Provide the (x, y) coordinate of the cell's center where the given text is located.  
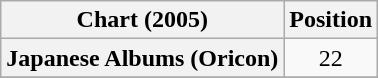
Chart (2005) (142, 20)
22 (331, 58)
Position (331, 20)
Japanese Albums (Oricon) (142, 58)
Output the (X, Y) coordinate of the center of the cell containing the given text.  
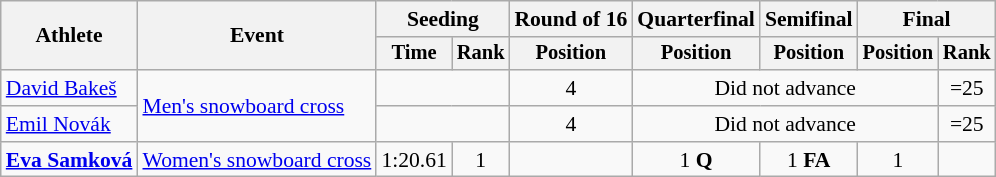
Emil Novák (70, 124)
Quarterfinal (696, 19)
Event (256, 36)
Round of 16 (570, 19)
Seeding (442, 19)
Time (414, 54)
Semifinal (809, 19)
Athlete (70, 36)
Men's snowboard cross (256, 106)
Final (927, 19)
David Bakeš (70, 88)
Output the [x, y] coordinate of the center of the cell containing the given text.  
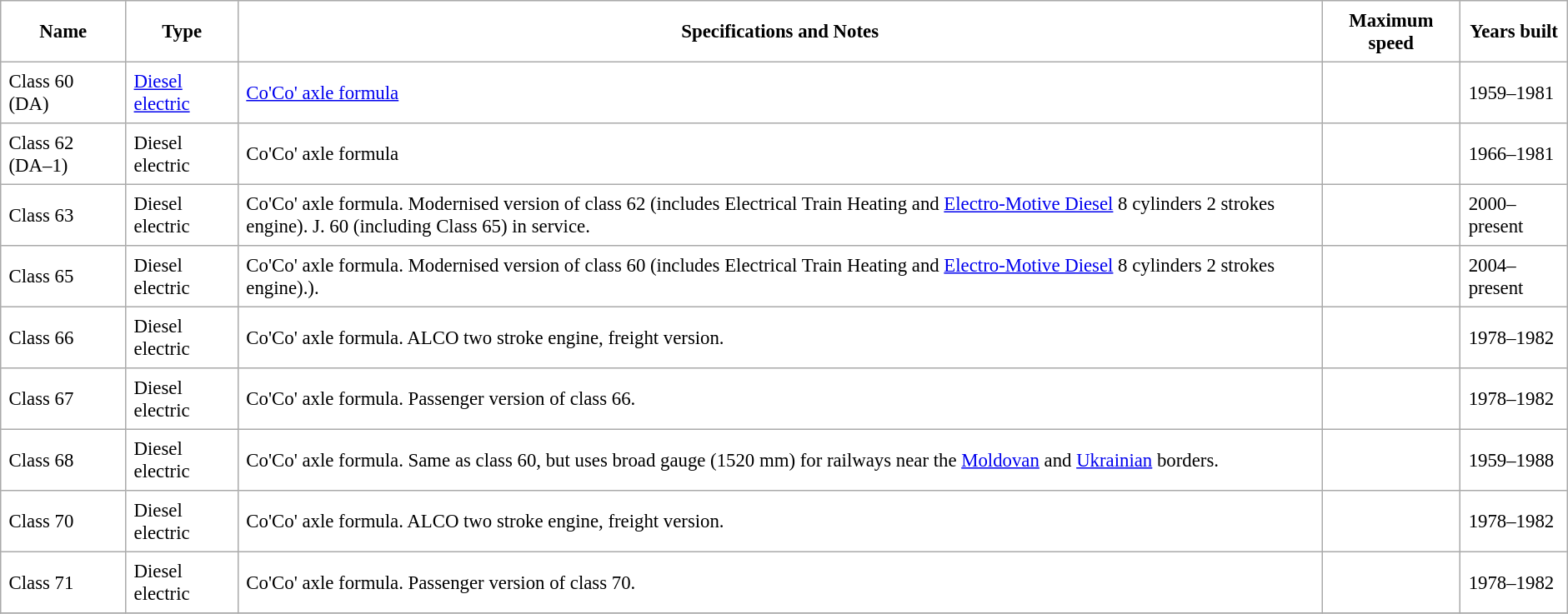
Co'Co' axle formula. Same as class 60, but uses broad gauge (1520 mm) for railways near the Moldovan and Ukrainian borders. [780, 460]
Co'Co' axle formula. Modernised version of class 60 (includes Electrical Train Heating and Electro-Motive Diesel 8 cylinders 2 strokes engine).). [780, 277]
Class 65 [63, 277]
2004–present [1514, 277]
Class 60 (DA) [63, 93]
Maximum speed [1391, 32]
Class 71 [63, 583]
Class 66 [63, 338]
Co'Co' axle formula. Passenger version of class 70. [780, 583]
Type [182, 32]
Class 68 [63, 460]
2000–present [1514, 215]
Co'Co' axle formula. Passenger version of class 66. [780, 399]
Years built [1514, 32]
1959–1988 [1514, 460]
Class 67 [63, 399]
1966–1981 [1514, 154]
Class 62 (DA–1) [63, 154]
Specifications and Notes [780, 32]
Class 63 [63, 215]
Class 70 [63, 522]
Name [63, 32]
1959–1981 [1514, 93]
Find where the given text appears and provide that cell's center as [x, y] coordinate. 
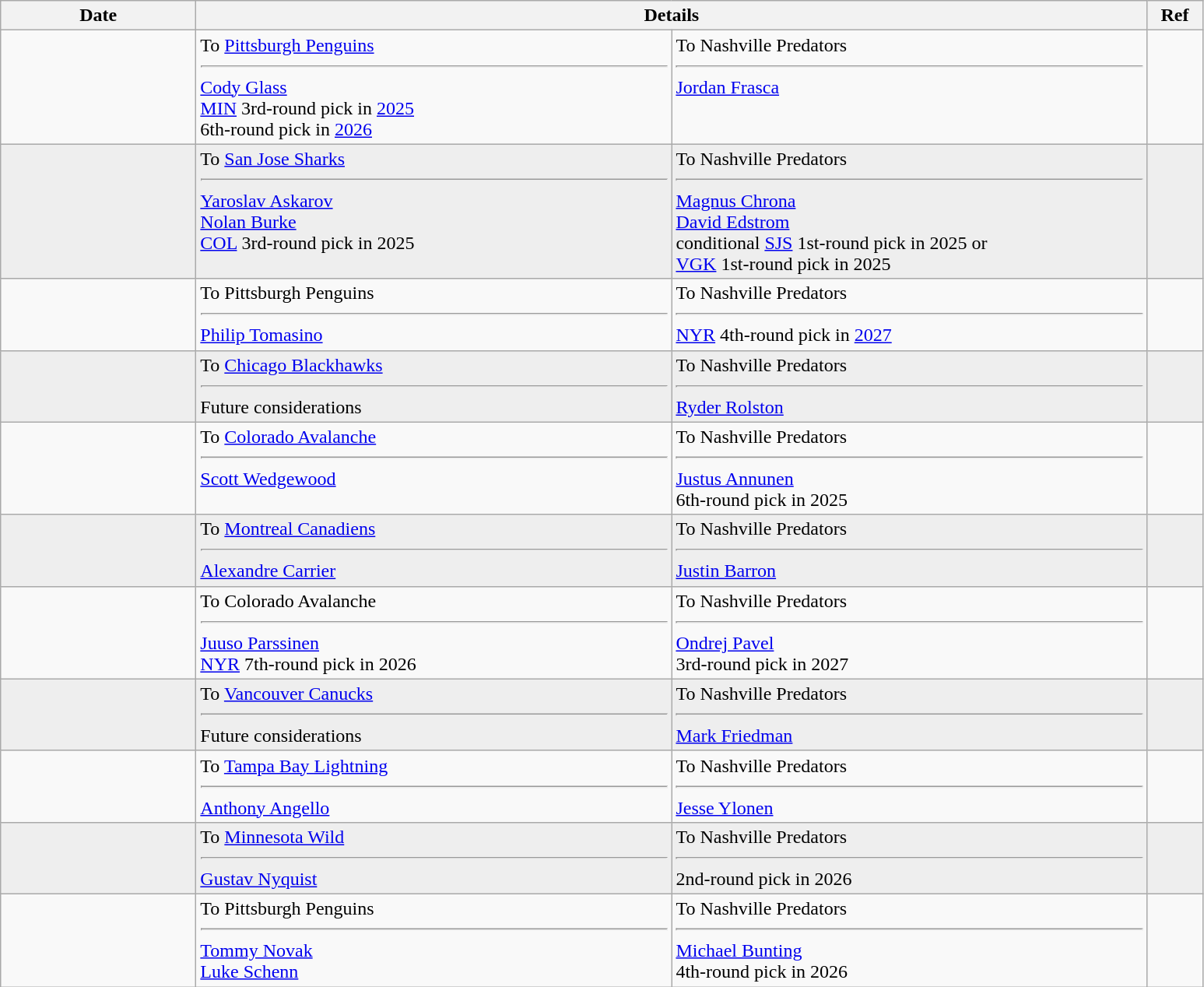
To Pittsburgh PenguinsPhilip Tomasino [434, 314]
To Nashville PredatorsJesse Ylonen [909, 786]
To Nashville PredatorsJustus Annunen6th-round pick in 2025 [909, 469]
To Vancouver CanucksFuture considerations [434, 714]
To Nashville PredatorsNYR 4th-round pick in 2027 [909, 314]
To San Jose SharksYaroslav AskarovNolan BurkeCOL 3rd-round pick in 2025 [434, 212]
To Chicago BlackhawksFuture considerations [434, 386]
To Nashville PredatorsMichael Bunting4th-round pick in 2026 [909, 940]
Details [672, 16]
To Nashville PredatorsOndrej Pavel3rd-round pick in 2027 [909, 632]
Date [98, 16]
To Nashville Predators2nd-round pick in 2026 [909, 858]
To Nashville PredatorsJustin Barron [909, 550]
To Montreal CanadiensAlexandre Carrier [434, 550]
To Minnesota WildGustav Nyquist [434, 858]
To Pittsburgh PenguinsTommy NovakLuke Schenn [434, 940]
Ref [1175, 16]
To Nashville PredatorsMark Friedman [909, 714]
To Nashville PredatorsRyder Rolston [909, 386]
To Pittsburgh PenguinsCody GlassMIN 3rd-round pick in 20256th-round pick in 2026 [434, 87]
To Colorado AvalancheJuuso ParssinenNYR 7th-round pick in 2026 [434, 632]
To Colorado AvalancheScott Wedgewood [434, 469]
To Tampa Bay LightningAnthony Angello [434, 786]
To Nashville PredatorsMagnus ChronaDavid Edstromconditional SJS 1st-round pick in 2025 orVGK 1st-round pick in 2025 [909, 212]
To Nashville PredatorsJordan Frasca [909, 87]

■ ■ ■ ■ ■ ■ ■

## SET TASK
Reproduce the entire listing above verbatim, leaving out the pictures.

## EXPECTED OUTPUT
Provide the (x, y) coordinate of the cell's center where the given text is located.  
Chart (2005) (142, 20)
22 (331, 58)
Position (331, 20)
Japanese Albums (Oricon) (142, 58)
Output the (X, Y) coordinate of the center of the cell containing the given text.  
Emil Novák (70, 124)
Quarterfinal (696, 19)
Event (256, 36)
Round of 16 (570, 19)
Seeding (442, 19)
Time (414, 54)
Semifinal (809, 19)
Athlete (70, 36)
Men's snowboard cross (256, 106)
Final (927, 19)
David Bakeš (70, 88)
Output the [x, y] coordinate of the center of the cell containing the given text.  
Co'Co' axle formula. Same as class 60, but uses broad gauge (1520 mm) for railways near the Moldovan and Ukrainian borders. [780, 460]
Co'Co' axle formula. Modernised version of class 60 (includes Electrical Train Heating and Electro-Motive Diesel 8 cylinders 2 strokes engine).). [780, 277]
Class 65 [63, 277]
2004–present [1514, 277]
Class 60 (DA) [63, 93]
Maximum speed [1391, 32]
Class 71 [63, 583]
Class 66 [63, 338]
Co'Co' axle formula. Passenger version of class 70. [780, 583]
Type [182, 32]
Class 68 [63, 460]
2000–present [1514, 215]
Co'Co' axle formula. Passenger version of class 66. [780, 399]
Years built [1514, 32]
1959–1988 [1514, 460]
Class 67 [63, 399]
1966–1981 [1514, 154]
Class 62 (DA–1) [63, 154]
Specifications and Notes [780, 32]
Class 63 [63, 215]
Class 70 [63, 522]
Name [63, 32]
1959–1981 [1514, 93]
Find where the given text appears and provide that cell's center as [x, y] coordinate. 
To Pittsburgh PenguinsPhilip Tomasino [434, 314]
To Nashville PredatorsJesse Ylonen [909, 786]
To Nashville PredatorsJustus Annunen6th-round pick in 2025 [909, 469]
To Vancouver CanucksFuture considerations [434, 714]
To Nashville PredatorsNYR 4th-round pick in 2027 [909, 314]
To San Jose SharksYaroslav AskarovNolan BurkeCOL 3rd-round pick in 2025 [434, 212]
To Chicago BlackhawksFuture considerations [434, 386]
To Nashville PredatorsMichael Bunting4th-round pick in 2026 [909, 940]
Details [672, 16]
To Nashville PredatorsOndrej Pavel3rd-round pick in 2027 [909, 632]
Date [98, 16]
To Nashville Predators2nd-round pick in 2026 [909, 858]
To Nashville PredatorsJustin Barron [909, 550]
To Montreal CanadiensAlexandre Carrier [434, 550]
To Minnesota WildGustav Nyquist [434, 858]
To Pittsburgh PenguinsTommy NovakLuke Schenn [434, 940]
Ref [1175, 16]
To Nashville PredatorsMark Friedman [909, 714]
To Nashville PredatorsRyder Rolston [909, 386]
To Pittsburgh PenguinsCody GlassMIN 3rd-round pick in 20256th-round pick in 2026 [434, 87]
To Colorado AvalancheJuuso ParssinenNYR 7th-round pick in 2026 [434, 632]
To Colorado AvalancheScott Wedgewood [434, 469]
To Tampa Bay LightningAnthony Angello [434, 786]
To Nashville PredatorsMagnus ChronaDavid Edstromconditional SJS 1st-round pick in 2025 orVGK 1st-round pick in 2025 [909, 212]
To Nashville PredatorsJordan Frasca [909, 87]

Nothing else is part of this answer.